[Directions for this task] Return the data word for word. Pictures are to be omitted.

____ Data to process

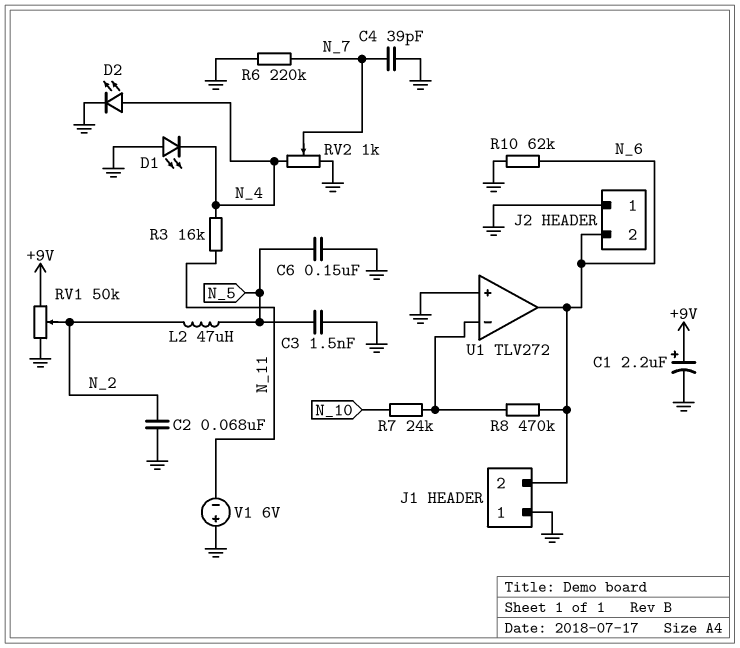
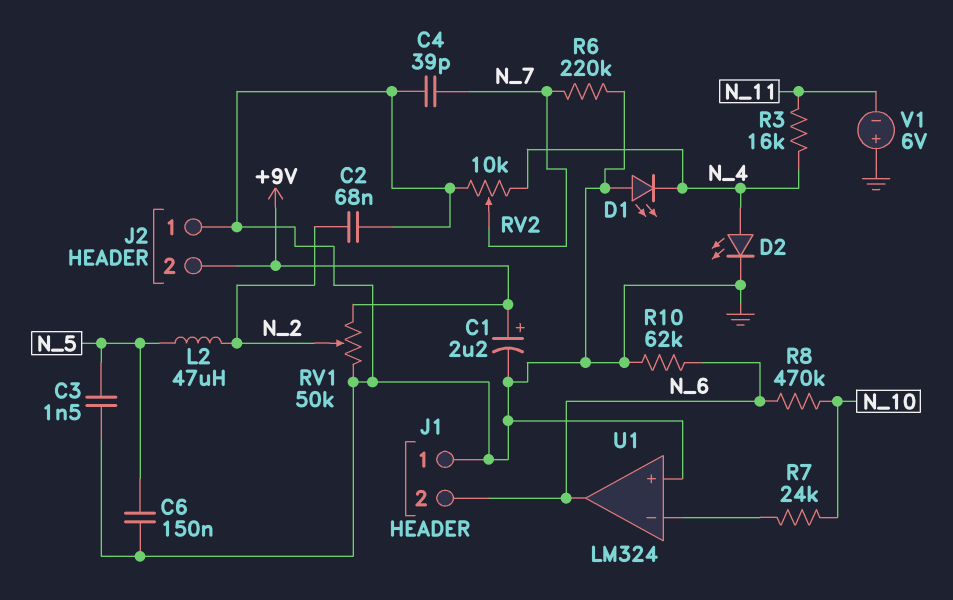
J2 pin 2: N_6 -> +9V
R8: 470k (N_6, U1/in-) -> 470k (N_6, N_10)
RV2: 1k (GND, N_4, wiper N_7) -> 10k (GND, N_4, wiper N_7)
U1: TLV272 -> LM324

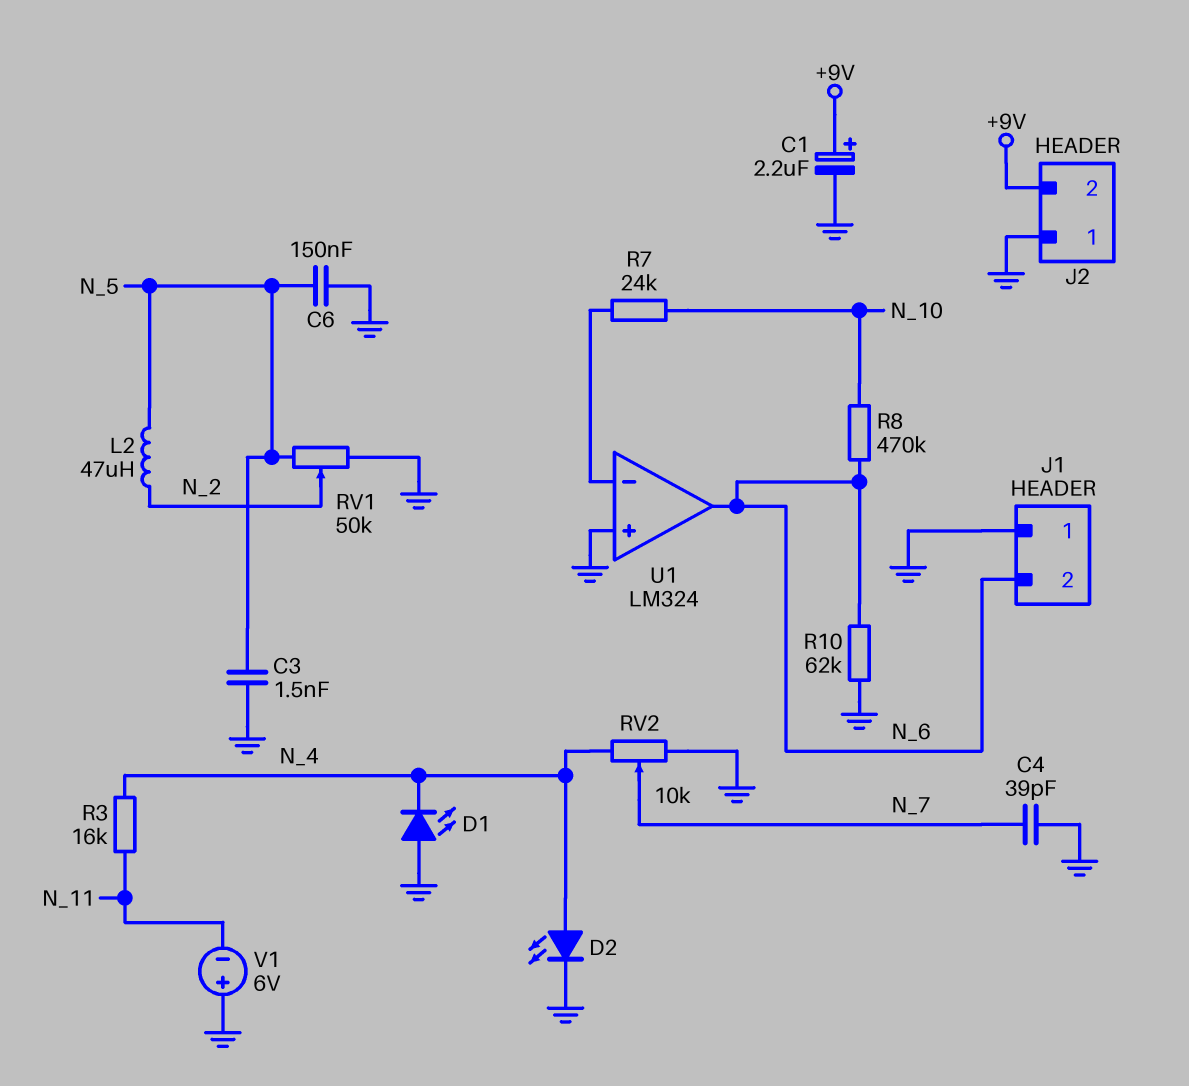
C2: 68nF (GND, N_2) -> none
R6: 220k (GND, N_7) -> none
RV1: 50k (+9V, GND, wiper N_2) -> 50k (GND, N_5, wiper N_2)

________

[Result for this exercise]
J2 pin 2: N_6 -> +9V
R8: 470k (N_6, U1/in-) -> 470k (N_6, N_10)
RV2: 1k (GND, N_4, wiper N_7) -> 10k (GND, N_4, wiper N_7)
U1: TLV272 -> LM324

C2: 68nF (GND, N_2) -> none
R6: 220k (GND, N_7) -> none
RV1: 50k (+9V, GND, wiper N_2) -> 50k (GND, N_5, wiper N_2)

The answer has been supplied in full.